Coordinate-based change listings —
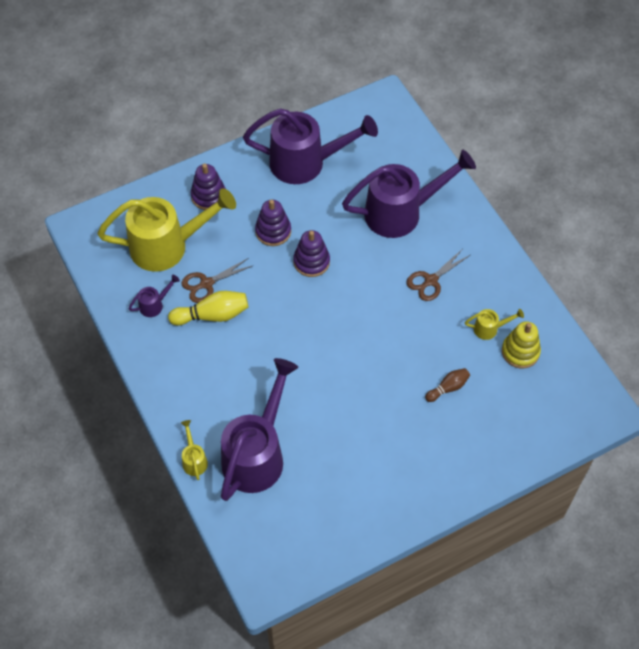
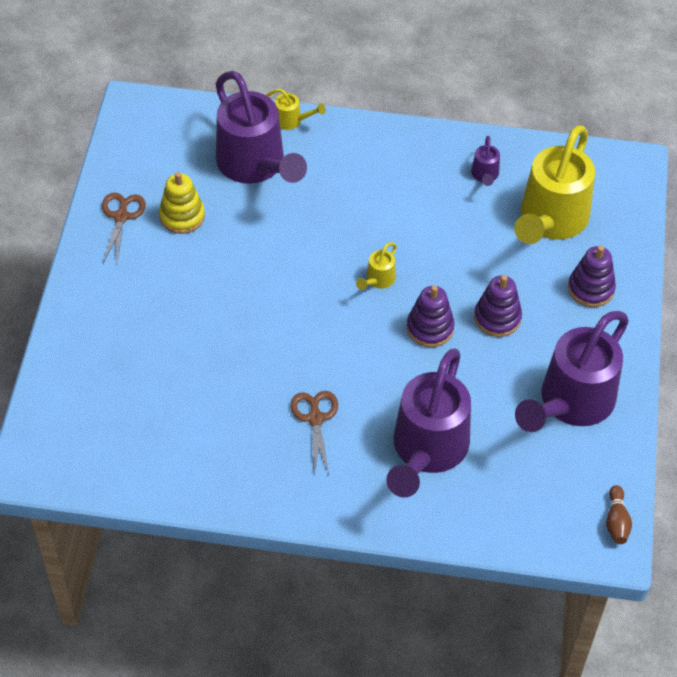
camera: 125 degrees right, 5 degrees down
(206, 283) = (476, 227): brown scissors -> brown scissors (121, 217)
(212, 315) = (434, 212): yellow bowling pin -> none
(448, 388) = (182, 349): brown bowling pin -> brown bowling pin (616, 521)
(489, 329) = (212, 431): yellow watering can -> yellow watering can (378, 280)
(520, 352) = (161, 440): yellow stacking toy -> yellow stacking toy (182, 216)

WORK TO BE COMPLETED —
Your answer must be the line containing "(448, 388) = (182, 349): brown" and every line after it through the end of the records above, reproduced exactly and alone.

ANSWER AREA —
(448, 388) = (182, 349): brown bowling pin -> brown bowling pin (616, 521)
(489, 329) = (212, 431): yellow watering can -> yellow watering can (378, 280)
(520, 352) = (161, 440): yellow stacking toy -> yellow stacking toy (182, 216)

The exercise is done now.